> **Goal**:
Edit the material below by swapping "Locate" for "Find" and keeping every other line and word as it is. Leave the pictures out of your answer.

======== Extracted information

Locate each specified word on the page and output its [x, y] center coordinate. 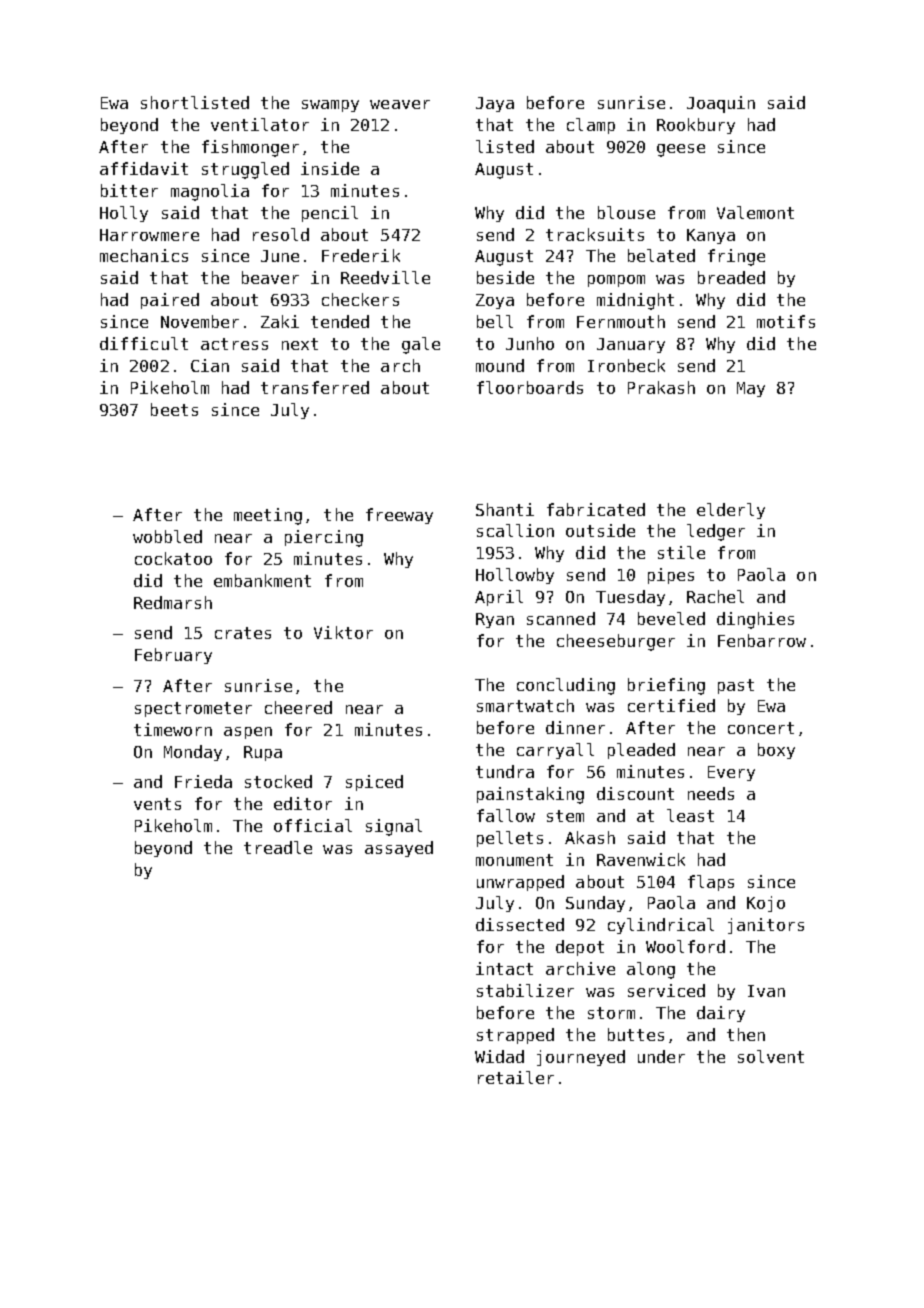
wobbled [167, 536]
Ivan [766, 991]
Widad [499, 1056]
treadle [278, 847]
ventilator [260, 124]
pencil [330, 214]
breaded [731, 277]
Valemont [755, 212]
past [736, 686]
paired [170, 301]
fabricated [596, 509]
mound [500, 365]
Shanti [505, 509]
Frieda [203, 781]
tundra [505, 771]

================

> **Task result**:
Find each specified word on the page and output its [x, y] center coordinate. 
wobbled [167, 536]
Ivan [766, 991]
Widad [499, 1056]
treadle [278, 847]
ventilator [260, 124]
pencil [330, 214]
breaded [731, 277]
Valemont [755, 212]
past [736, 686]
paired [170, 301]
fabricated [596, 509]
mound [500, 365]
Shanti [505, 509]
Frieda [203, 781]
tundra [505, 771]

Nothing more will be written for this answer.